[Revision comparison data]
===============
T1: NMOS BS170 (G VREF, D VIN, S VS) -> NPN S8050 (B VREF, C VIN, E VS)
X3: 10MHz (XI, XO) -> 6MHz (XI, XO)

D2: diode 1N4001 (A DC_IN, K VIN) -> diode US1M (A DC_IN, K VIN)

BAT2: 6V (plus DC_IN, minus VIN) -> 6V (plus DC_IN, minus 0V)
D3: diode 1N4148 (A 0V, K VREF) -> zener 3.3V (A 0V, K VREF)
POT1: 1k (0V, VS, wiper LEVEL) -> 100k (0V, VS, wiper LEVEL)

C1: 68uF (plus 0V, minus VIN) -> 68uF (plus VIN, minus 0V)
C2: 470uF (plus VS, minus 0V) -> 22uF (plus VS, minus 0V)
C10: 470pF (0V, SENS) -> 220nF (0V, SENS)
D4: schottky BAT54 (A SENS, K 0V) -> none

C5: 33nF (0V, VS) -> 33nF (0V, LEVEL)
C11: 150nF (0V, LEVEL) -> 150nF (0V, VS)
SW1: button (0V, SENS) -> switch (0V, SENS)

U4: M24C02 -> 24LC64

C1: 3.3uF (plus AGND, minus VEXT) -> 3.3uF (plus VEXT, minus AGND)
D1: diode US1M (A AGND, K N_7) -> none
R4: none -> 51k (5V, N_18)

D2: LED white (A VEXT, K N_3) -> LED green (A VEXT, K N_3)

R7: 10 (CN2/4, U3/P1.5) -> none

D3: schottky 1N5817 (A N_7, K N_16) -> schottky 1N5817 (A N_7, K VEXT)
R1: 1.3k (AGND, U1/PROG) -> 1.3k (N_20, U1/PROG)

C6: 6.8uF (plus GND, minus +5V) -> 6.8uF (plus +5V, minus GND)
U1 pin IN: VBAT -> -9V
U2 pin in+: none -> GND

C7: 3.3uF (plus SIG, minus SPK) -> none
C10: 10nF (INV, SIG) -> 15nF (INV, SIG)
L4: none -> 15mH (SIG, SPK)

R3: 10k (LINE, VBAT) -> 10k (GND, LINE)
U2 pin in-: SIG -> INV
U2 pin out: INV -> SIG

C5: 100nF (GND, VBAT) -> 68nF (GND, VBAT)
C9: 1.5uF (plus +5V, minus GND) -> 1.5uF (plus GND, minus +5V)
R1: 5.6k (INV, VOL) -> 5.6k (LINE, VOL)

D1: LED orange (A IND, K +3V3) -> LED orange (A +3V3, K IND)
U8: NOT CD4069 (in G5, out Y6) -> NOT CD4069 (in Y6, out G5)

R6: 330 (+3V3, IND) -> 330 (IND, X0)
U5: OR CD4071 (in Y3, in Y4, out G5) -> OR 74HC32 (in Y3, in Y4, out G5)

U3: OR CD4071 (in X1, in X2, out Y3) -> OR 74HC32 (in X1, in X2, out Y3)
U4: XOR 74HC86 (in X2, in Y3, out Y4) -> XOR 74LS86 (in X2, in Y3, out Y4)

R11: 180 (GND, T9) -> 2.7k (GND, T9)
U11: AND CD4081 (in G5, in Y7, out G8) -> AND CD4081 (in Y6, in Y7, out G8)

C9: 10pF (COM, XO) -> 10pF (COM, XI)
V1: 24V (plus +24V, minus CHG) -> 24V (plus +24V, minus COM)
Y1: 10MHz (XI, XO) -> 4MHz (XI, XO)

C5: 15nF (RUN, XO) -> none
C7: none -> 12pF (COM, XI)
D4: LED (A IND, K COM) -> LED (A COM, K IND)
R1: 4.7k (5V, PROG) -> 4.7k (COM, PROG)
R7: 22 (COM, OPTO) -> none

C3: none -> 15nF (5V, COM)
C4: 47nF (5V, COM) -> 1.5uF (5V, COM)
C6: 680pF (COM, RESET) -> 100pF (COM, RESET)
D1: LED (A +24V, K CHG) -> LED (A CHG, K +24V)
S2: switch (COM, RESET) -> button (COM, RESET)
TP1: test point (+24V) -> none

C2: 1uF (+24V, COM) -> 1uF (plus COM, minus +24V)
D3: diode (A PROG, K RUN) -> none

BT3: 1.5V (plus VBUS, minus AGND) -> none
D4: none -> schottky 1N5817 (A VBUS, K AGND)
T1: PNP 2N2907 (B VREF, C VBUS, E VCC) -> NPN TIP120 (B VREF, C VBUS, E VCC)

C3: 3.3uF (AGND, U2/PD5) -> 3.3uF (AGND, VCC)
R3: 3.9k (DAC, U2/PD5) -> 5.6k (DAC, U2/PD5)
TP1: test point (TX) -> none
===============
-- Task prompt --
Using the records above, report each line that contains the word "schottky" by copying it.

-- Exercise result --
D4: schottky BAT54 (A SENS, K 0V) -> none
D3: schottky 1N5817 (A N_7, K N_16) -> schottky 1N5817 (A N_7, K VEXT)
D4: none -> schottky 1N5817 (A VBUS, K AGND)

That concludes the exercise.